What you will do ->
The answer is to be the lines below that lie between the line holding "RELAY3 pin IN2: 3 -> 5" and the line holding "TOF1 pin SDA: 14 -> 2", inclusive, transcribed exactly and free of pictures.

--- Dataset records Enclosed Below ---

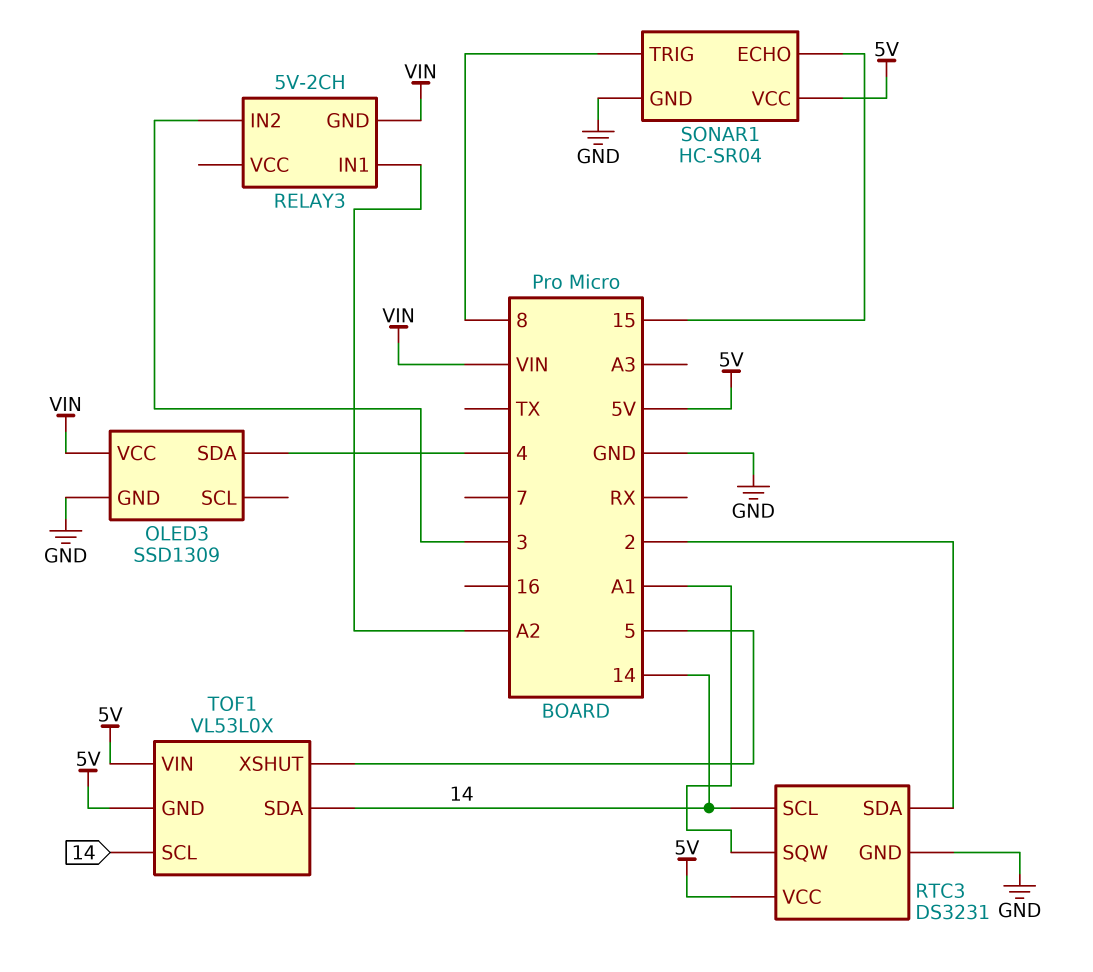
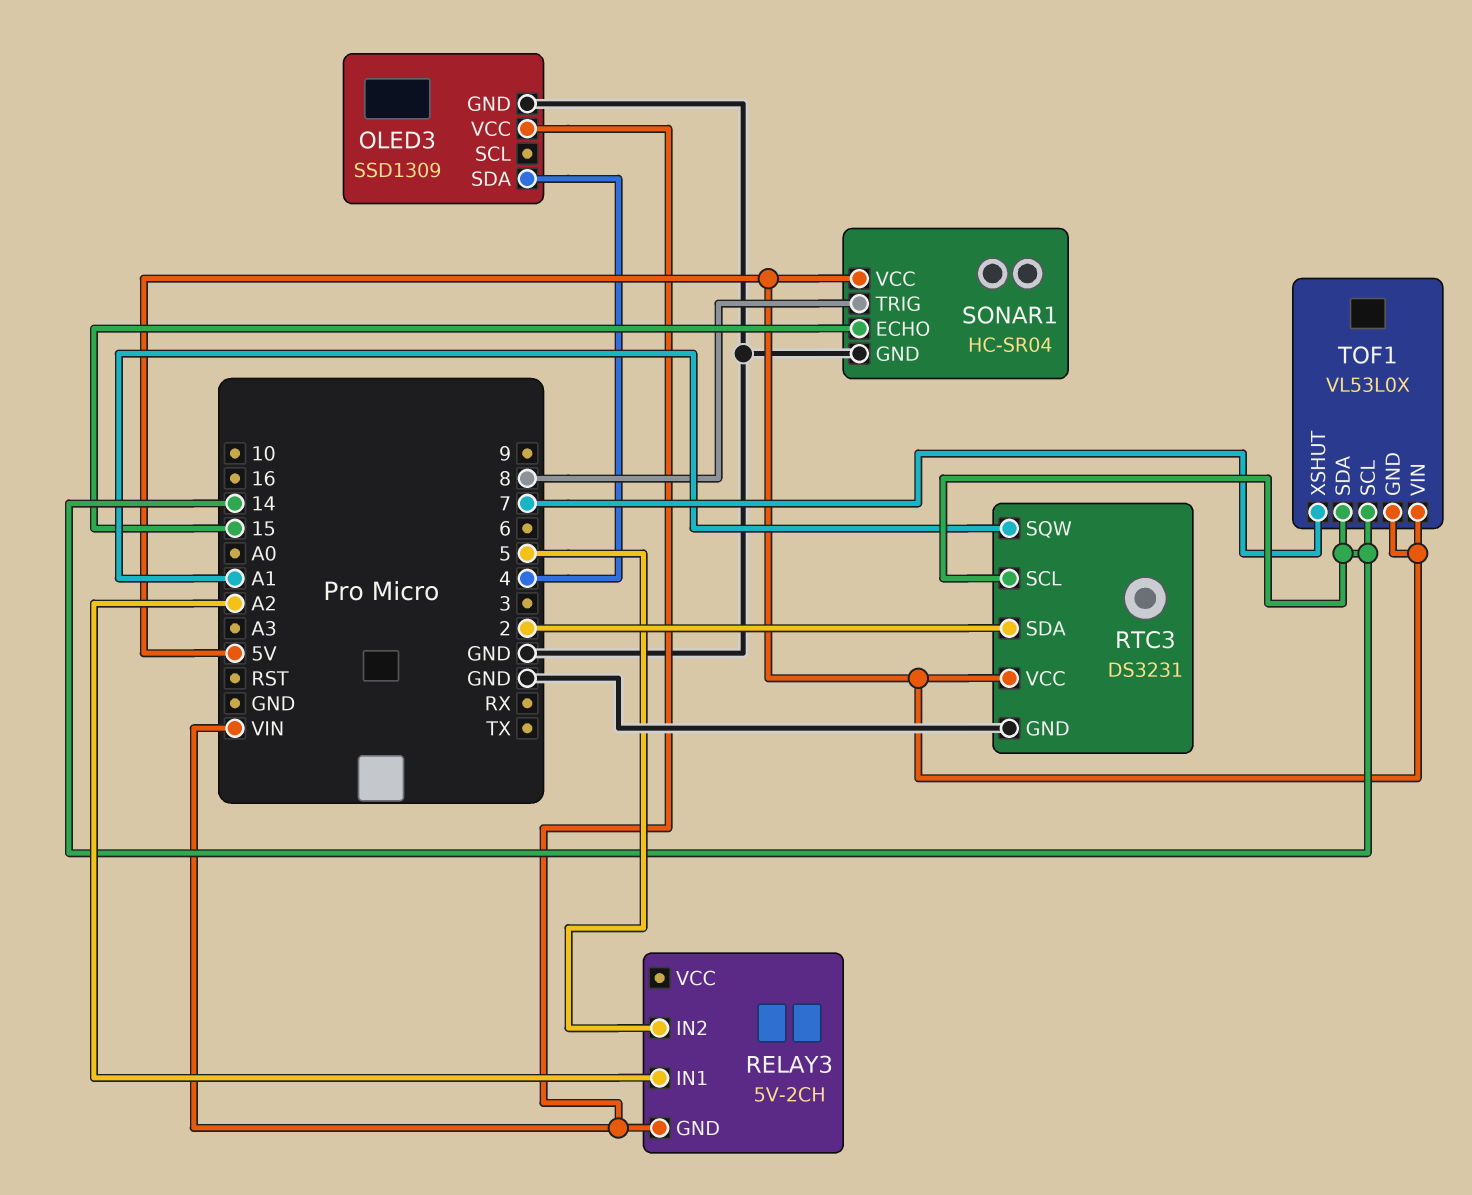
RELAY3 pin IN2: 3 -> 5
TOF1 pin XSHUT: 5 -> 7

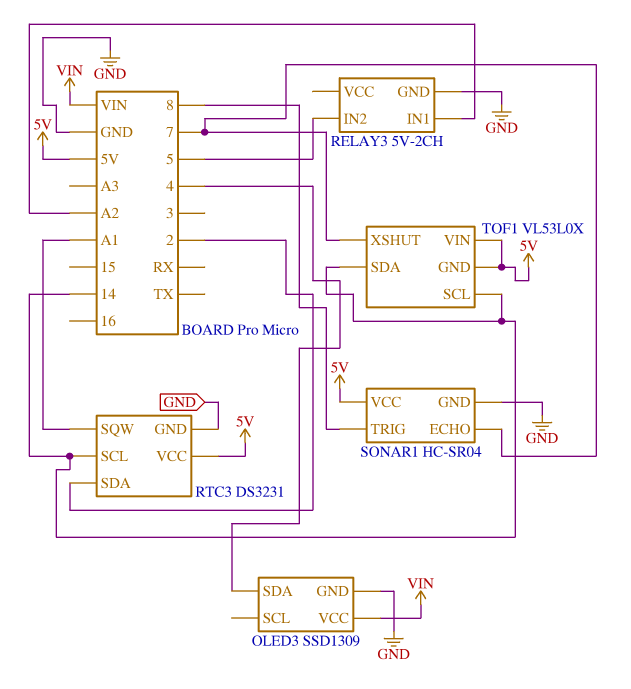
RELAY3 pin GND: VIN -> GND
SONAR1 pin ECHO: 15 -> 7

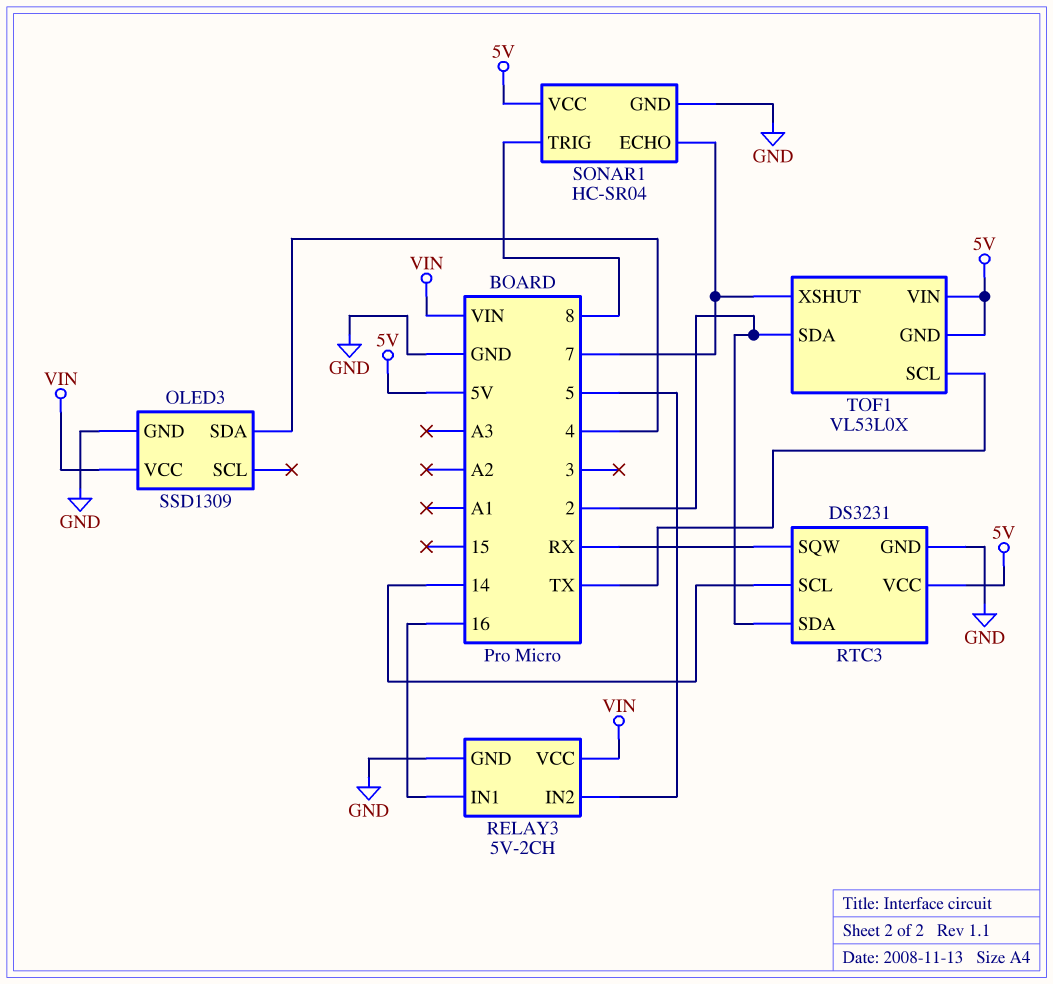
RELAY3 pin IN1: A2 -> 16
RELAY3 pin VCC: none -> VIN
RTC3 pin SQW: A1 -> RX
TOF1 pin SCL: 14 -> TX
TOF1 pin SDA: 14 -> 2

--- End of Enclosed Dataset records ---
--- Dataset records Enclosed Below ---

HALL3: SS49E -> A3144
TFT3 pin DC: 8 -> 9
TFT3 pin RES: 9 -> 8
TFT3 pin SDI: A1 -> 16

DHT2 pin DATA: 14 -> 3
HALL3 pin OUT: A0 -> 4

--- End of Enclosed Dataset records ---

Response to this exercise ->
RELAY3 pin IN2: 3 -> 5
TOF1 pin XSHUT: 5 -> 7

RELAY3 pin GND: VIN -> GND
SONAR1 pin ECHO: 15 -> 7

RELAY3 pin IN1: A2 -> 16
RELAY3 pin VCC: none -> VIN
RTC3 pin SQW: A1 -> RX
TOF1 pin SCL: 14 -> TX
TOF1 pin SDA: 14 -> 2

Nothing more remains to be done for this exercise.